▶ Description of the task:
Reproduce all of the data below without alteration; exclude every picture.

▶ Supplied data:

----------------

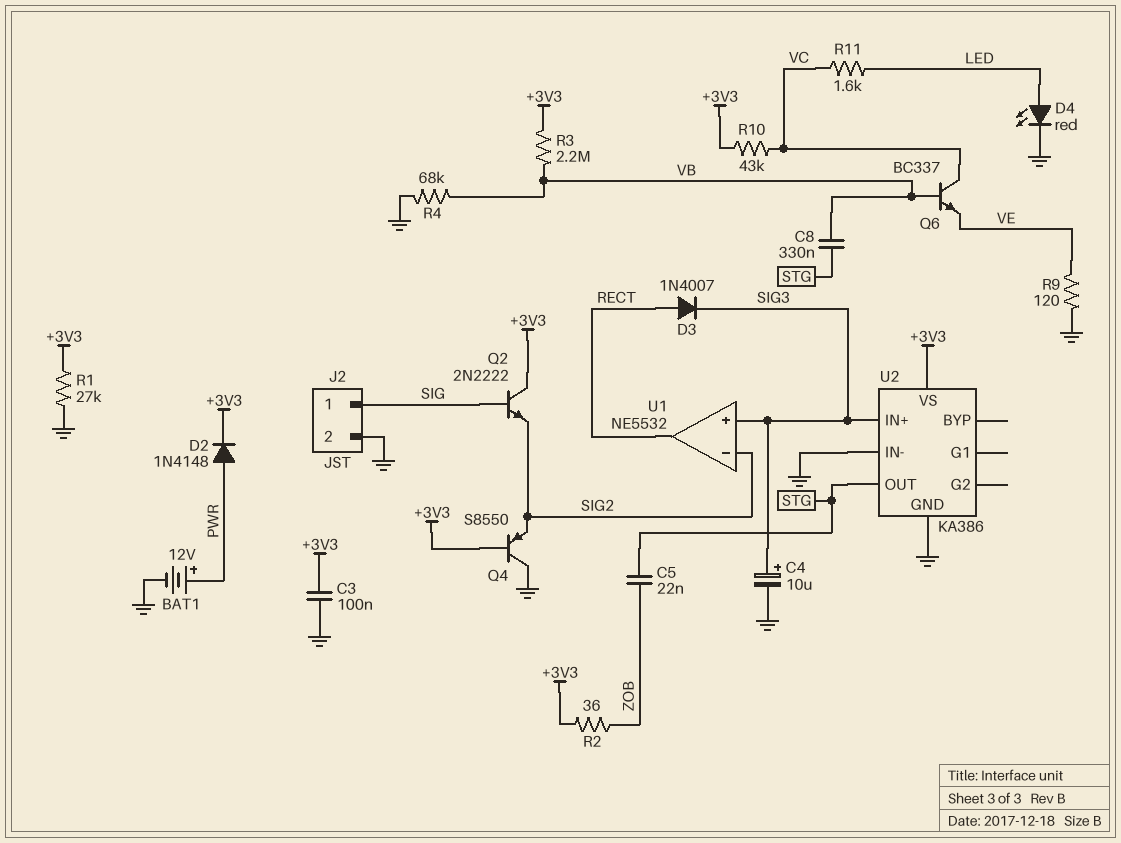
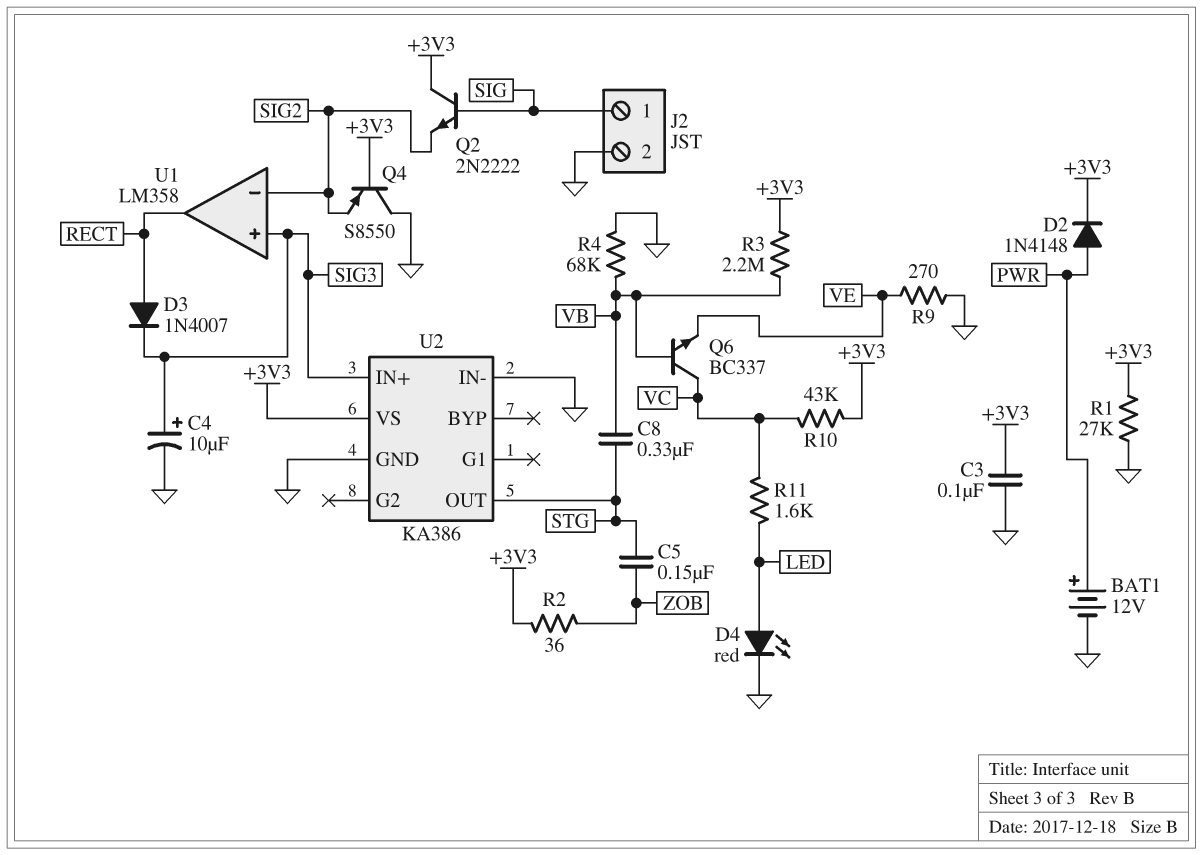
C5: 22nF (STG, ZOB) -> 150nF (STG, ZOB)
R9: 120 (GND, VE) -> 270 (GND, VE)
U1: NE5532 -> LM358

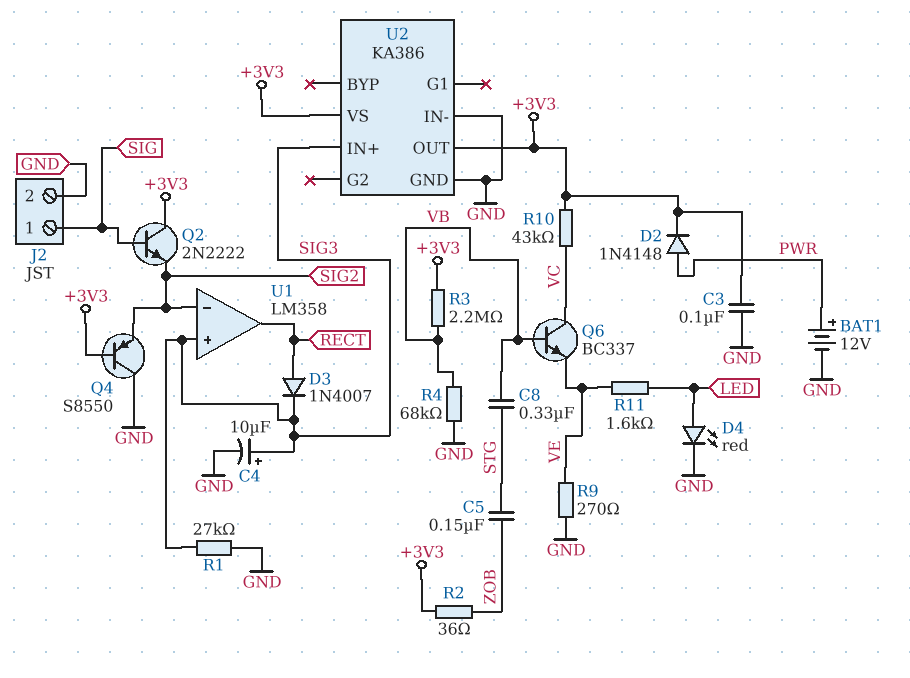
R1: 27k (+3V3, GND) -> 27k (GND, SIG3)
R11: 1.6k (LED, VC) -> 1.6k (LED, VE)
U2 pin OUT: STG -> +3V3

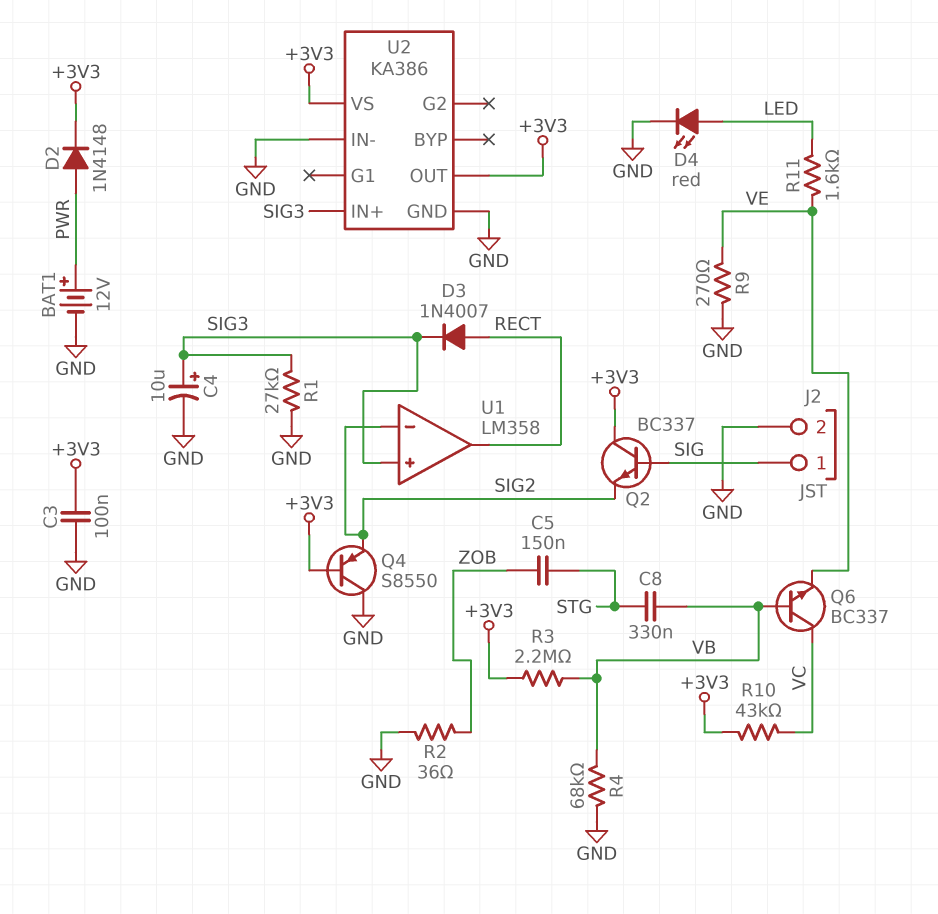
Q2: NPN 2N2222 (B SIG, C +3V3, E SIG2) -> NPN BC337 (B SIG, C +3V3, E SIG2)
R2: 36 (+3V3, ZOB) -> 36 (GND, ZOB)

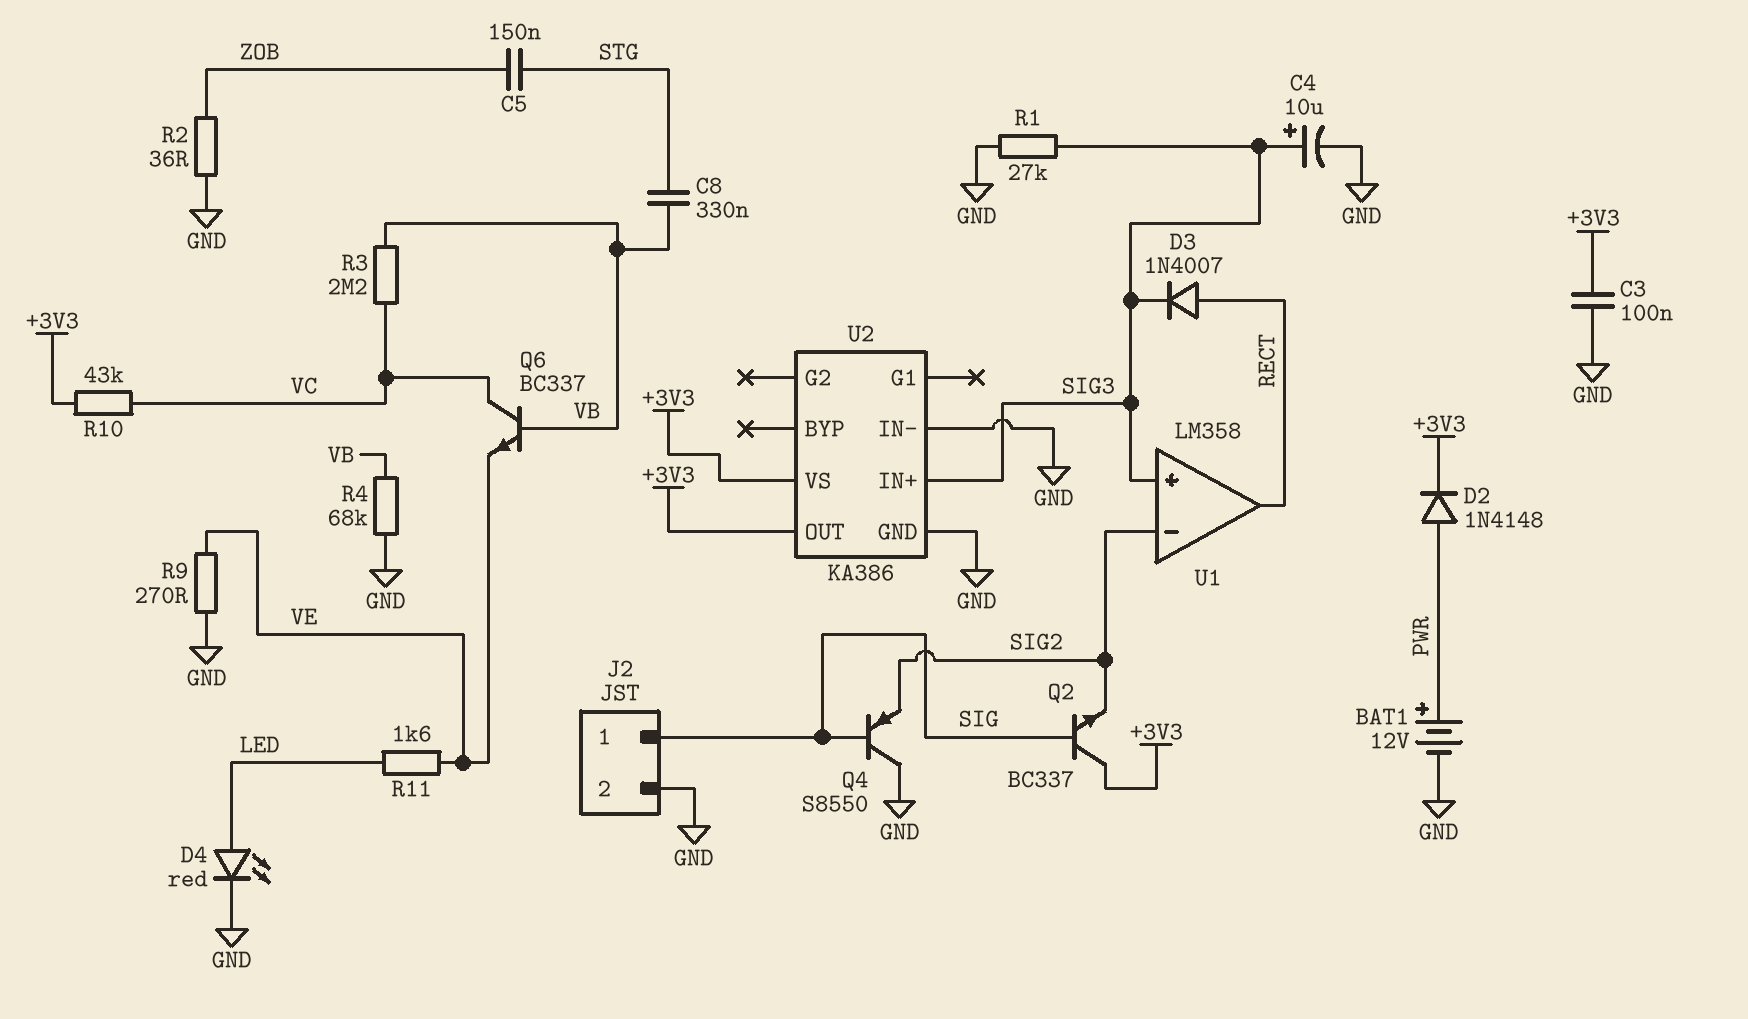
Q4: PNP S8550 (B +3V3, C GND, E SIG2) -> PNP S8550 (B SIG, C GND, E SIG2)
R3: 2.2M (+3V3, VB) -> 2.2M (VB, VC)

----------------

▶ Solved problem:
C5: 22nF (STG, ZOB) -> 150nF (STG, ZOB)
R9: 120 (GND, VE) -> 270 (GND, VE)
U1: NE5532 -> LM358

R1: 27k (+3V3, GND) -> 27k (GND, SIG3)
R11: 1.6k (LED, VC) -> 1.6k (LED, VE)
U2 pin OUT: STG -> +3V3

Q2: NPN 2N2222 (B SIG, C +3V3, E SIG2) -> NPN BC337 (B SIG, C +3V3, E SIG2)
R2: 36 (+3V3, ZOB) -> 36 (GND, ZOB)

Q4: PNP S8550 (B +3V3, C GND, E SIG2) -> PNP S8550 (B SIG, C GND, E SIG2)
R3: 2.2M (+3V3, VB) -> 2.2M (VB, VC)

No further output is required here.